(Spatial object tracking data)

□ □ □ □

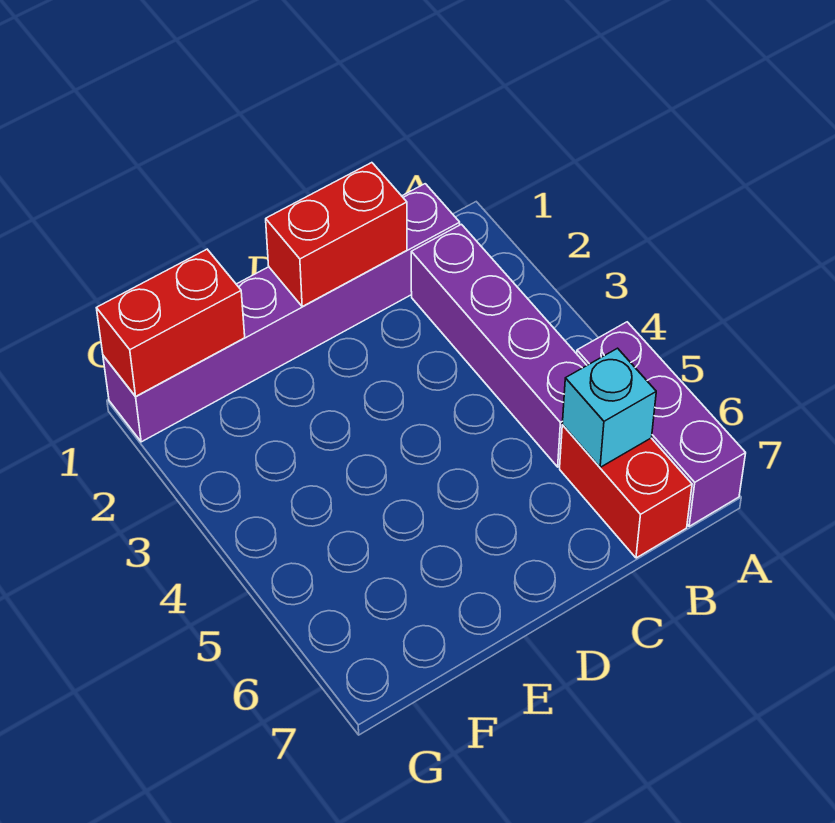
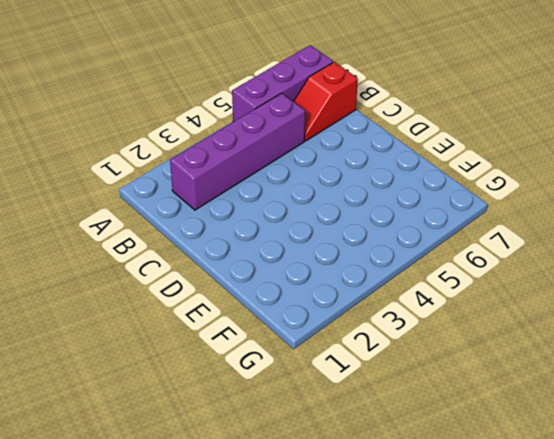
red slope B6:B7 level 1 top 7 -> red brick B6:B7 level 1
none -> purple brick B1:G1 level 1
none -> cyan brick B6 level 2

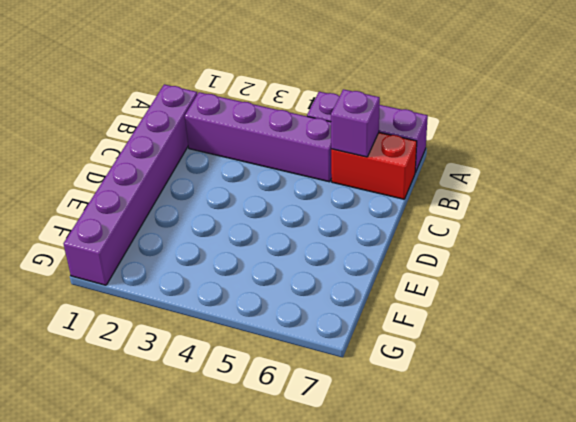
purple brick B6 level 2 -> cyan brick B6 level 2
none -> red brick C1:D1 level 2
none -> red brick F1:G1 level 2

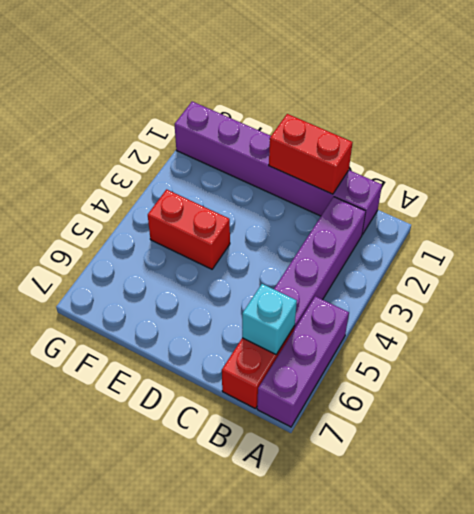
red brick E4:F4 level 1 -> red brick F1:G1 level 2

□ □ □ □

--- WHAT THIS TASK INVOLVES ---
Reproduce, with no pictures, the lines from the one containing "none -> cyan brick B6 level 2" to the end of the records above, exactly and inclusively.

--- TASK RESULT ---
none -> cyan brick B6 level 2

purple brick B6 level 2 -> cyan brick B6 level 2
none -> red brick C1:D1 level 2
none -> red brick F1:G1 level 2

red brick E4:F4 level 1 -> red brick F1:G1 level 2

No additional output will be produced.